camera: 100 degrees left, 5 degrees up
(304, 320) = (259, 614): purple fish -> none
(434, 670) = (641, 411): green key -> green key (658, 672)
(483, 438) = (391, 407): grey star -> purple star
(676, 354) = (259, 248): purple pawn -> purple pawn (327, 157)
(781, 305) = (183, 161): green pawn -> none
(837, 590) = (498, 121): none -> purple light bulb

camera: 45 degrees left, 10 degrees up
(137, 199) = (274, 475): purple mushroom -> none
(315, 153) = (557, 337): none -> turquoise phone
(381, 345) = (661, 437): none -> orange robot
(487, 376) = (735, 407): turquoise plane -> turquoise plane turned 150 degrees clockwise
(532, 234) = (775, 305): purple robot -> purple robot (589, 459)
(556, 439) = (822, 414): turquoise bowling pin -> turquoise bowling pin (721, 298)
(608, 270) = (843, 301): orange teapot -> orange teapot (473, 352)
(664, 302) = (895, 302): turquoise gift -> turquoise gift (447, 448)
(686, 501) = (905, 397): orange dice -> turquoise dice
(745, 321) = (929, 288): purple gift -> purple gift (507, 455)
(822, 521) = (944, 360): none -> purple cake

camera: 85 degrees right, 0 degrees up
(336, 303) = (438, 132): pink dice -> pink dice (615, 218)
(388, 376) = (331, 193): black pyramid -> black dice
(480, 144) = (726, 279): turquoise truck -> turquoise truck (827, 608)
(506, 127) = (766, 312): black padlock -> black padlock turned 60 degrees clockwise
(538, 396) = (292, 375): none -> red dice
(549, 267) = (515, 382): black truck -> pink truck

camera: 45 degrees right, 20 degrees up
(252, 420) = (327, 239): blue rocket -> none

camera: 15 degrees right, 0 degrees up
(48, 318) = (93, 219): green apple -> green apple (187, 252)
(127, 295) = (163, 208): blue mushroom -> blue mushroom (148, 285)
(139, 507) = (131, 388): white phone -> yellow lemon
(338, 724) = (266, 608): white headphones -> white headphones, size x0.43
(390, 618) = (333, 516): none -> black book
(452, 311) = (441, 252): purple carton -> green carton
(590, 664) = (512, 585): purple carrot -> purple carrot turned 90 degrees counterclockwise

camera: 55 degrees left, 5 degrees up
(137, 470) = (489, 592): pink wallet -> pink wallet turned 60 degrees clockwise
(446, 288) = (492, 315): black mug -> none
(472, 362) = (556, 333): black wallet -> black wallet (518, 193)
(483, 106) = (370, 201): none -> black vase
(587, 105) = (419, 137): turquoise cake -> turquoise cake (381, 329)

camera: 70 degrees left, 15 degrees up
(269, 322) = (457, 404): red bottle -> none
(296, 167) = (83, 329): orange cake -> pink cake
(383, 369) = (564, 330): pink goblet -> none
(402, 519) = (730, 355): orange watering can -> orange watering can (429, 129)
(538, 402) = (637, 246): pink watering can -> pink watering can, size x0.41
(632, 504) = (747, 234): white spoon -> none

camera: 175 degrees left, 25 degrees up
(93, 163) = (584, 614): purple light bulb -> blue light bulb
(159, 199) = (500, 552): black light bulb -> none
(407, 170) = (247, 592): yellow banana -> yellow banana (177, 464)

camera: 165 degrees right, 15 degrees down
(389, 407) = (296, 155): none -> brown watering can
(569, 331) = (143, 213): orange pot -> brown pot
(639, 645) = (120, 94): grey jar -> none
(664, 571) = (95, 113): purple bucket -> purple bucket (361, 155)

○ ○ ○

Scan the data above and report each line in which "left" is present.

camera: 100 degrees left, 5 degrees up
camera: 45 degrees left, 10 degrees up
camera: 55 degrees left, 5 degrees up
camera: 70 degrees left, 15 degrees up
camera: 175 degrees left, 25 degrees up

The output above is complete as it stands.